- **Task details**
Go through the data and copy each line that holds "none".

┄┄┄┄┄┄┄┄┄┄

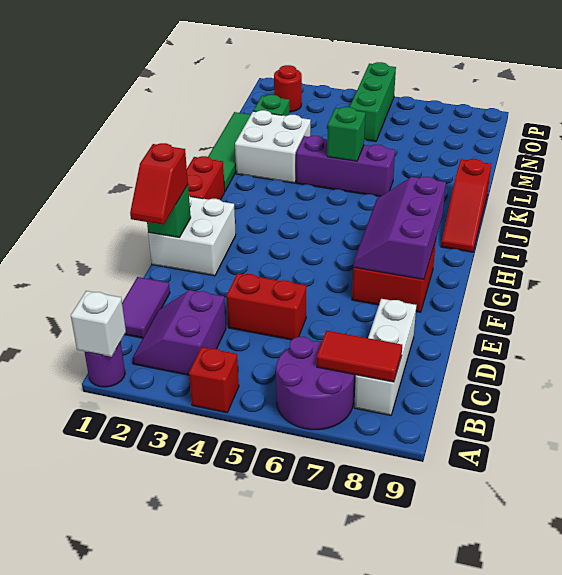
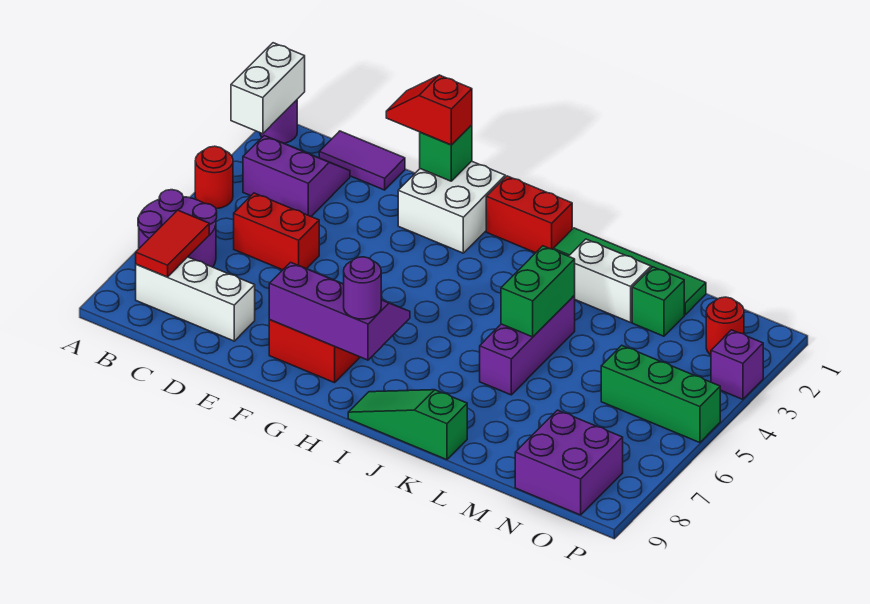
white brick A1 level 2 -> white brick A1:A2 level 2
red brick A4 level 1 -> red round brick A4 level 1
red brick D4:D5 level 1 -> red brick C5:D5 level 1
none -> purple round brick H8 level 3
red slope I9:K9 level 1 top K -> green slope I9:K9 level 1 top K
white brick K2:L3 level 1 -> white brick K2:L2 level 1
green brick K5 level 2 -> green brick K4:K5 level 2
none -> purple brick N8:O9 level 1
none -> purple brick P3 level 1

┄┄┄┄┄┄┄┄┄┄

- **Your solution**
none -> purple round brick H8 level 3
none -> purple brick N8:O9 level 1
none -> purple brick P3 level 1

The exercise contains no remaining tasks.